:: Informações fornecidas ::
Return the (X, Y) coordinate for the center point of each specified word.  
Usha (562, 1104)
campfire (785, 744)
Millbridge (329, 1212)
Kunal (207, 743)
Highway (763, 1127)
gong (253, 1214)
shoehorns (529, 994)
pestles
:::
◆ Faça isto: Por favor, apresente como tabela Markdown as linhas dos registros, começando na que contém "campfire (785, 744)" e terminando no fim dos registros, ambas incluídas. Use a coluna Nº para o número da linha e a coluna Conteúdo para a linha, e deixe de fora as linhas em branco.

◆ Resposta correta:
| Nº | Conteúdo |
|---|---|
| 1 | campfire (785, 744) |
| 2 | Millbridge (329, 1212) |
| 3 | Kunal (207, 743) |
| 4 | Highway (763, 1127) |
| 5 | gong (253, 1214) |
| 6 | shoehorns (529, 994) |
| 7 | pestles |